Exercise prompt: Exclude all images and print the entries below exactly.

[Saved data entries]
________________________________________

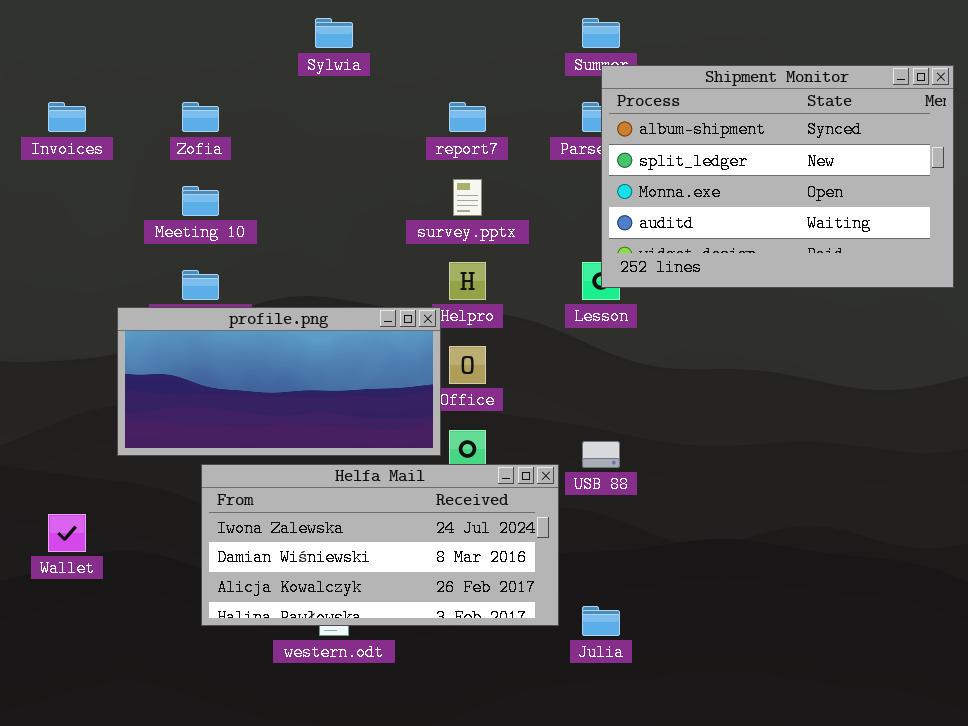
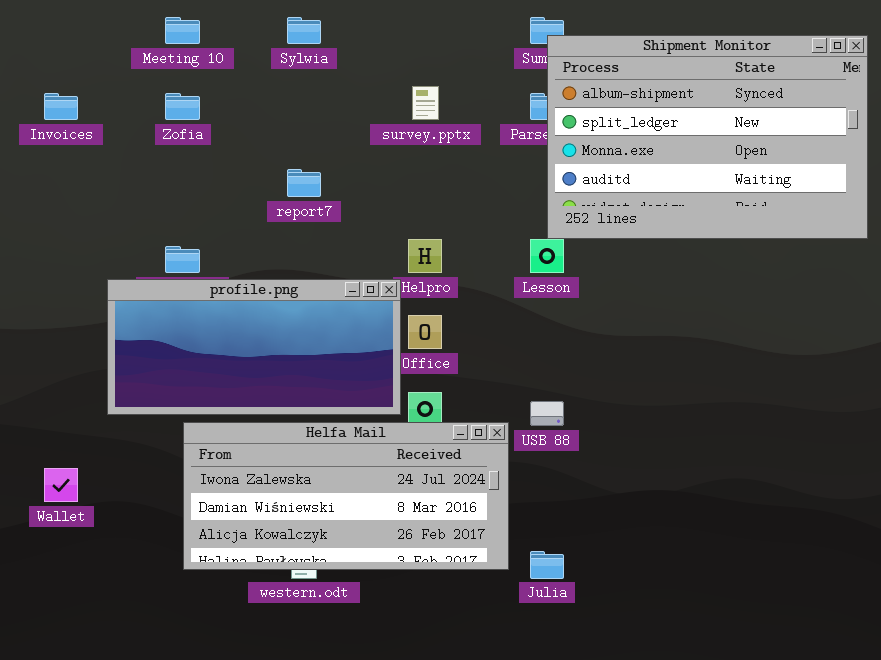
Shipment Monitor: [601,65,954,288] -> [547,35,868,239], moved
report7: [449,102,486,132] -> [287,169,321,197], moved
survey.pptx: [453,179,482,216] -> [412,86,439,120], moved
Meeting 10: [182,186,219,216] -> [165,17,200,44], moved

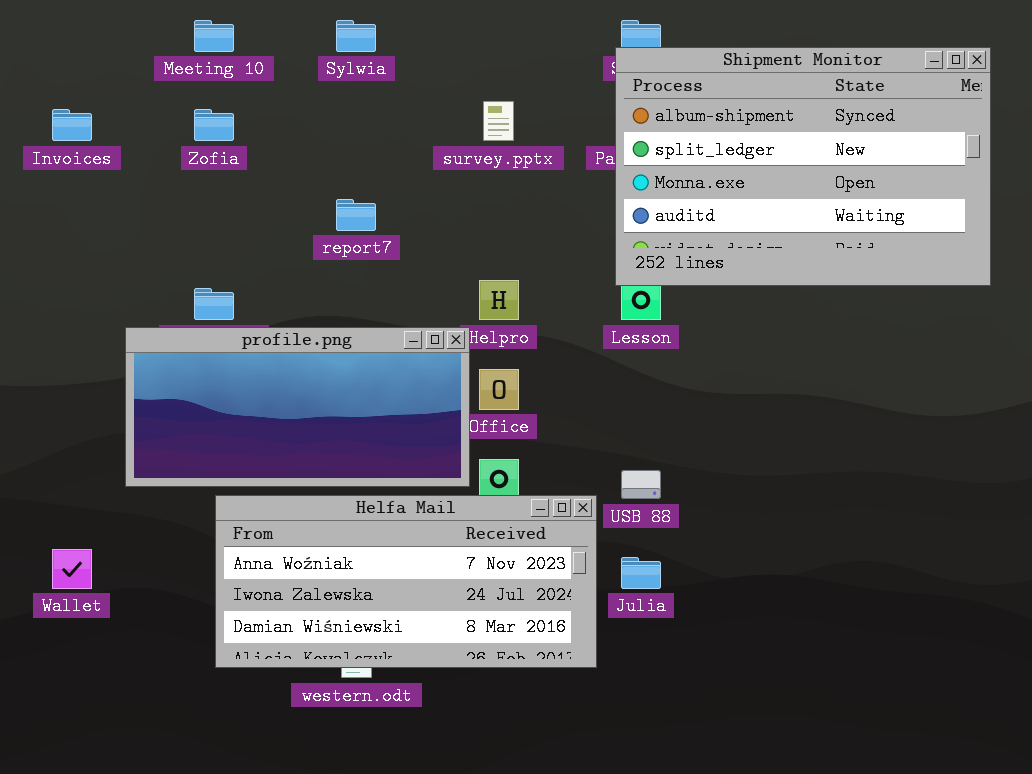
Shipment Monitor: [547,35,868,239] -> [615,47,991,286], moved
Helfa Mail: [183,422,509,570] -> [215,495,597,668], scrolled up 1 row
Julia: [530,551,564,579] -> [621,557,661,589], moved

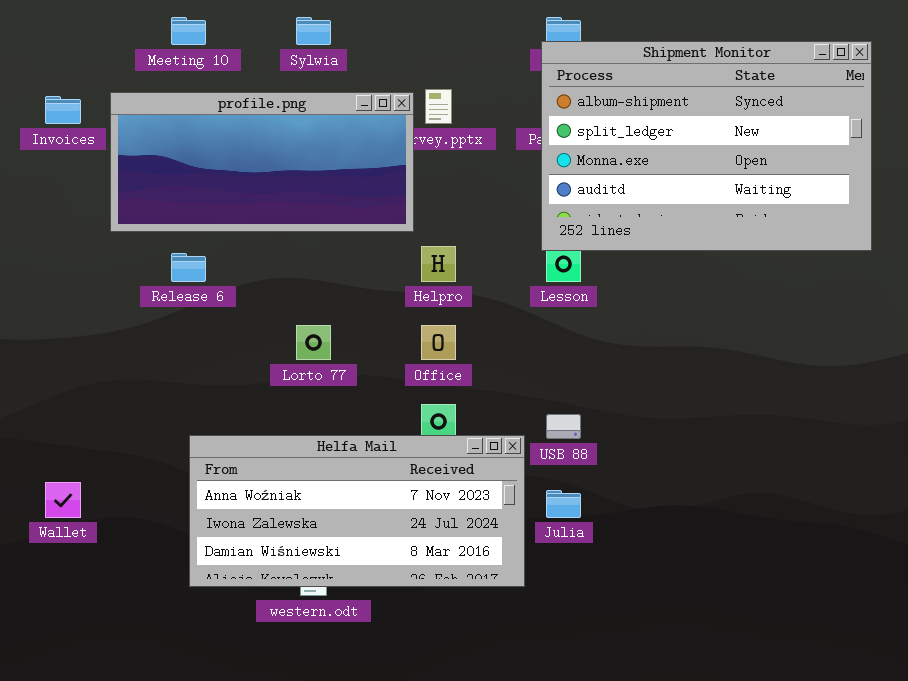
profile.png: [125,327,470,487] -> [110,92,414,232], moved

________________________________________

Solution to the problem:
Shipment Monitor: [601,65,954,288] -> [547,35,868,239], moved
report7: [449,102,486,132] -> [287,169,321,197], moved
survey.pptx: [453,179,482,216] -> [412,86,439,120], moved
Meeting 10: [182,186,219,216] -> [165,17,200,44], moved

Shipment Monitor: [547,35,868,239] -> [615,47,991,286], moved
Helfa Mail: [183,422,509,570] -> [215,495,597,668], scrolled up 1 row
Julia: [530,551,564,579] -> [621,557,661,589], moved

profile.png: [125,327,470,487] -> [110,92,414,232], moved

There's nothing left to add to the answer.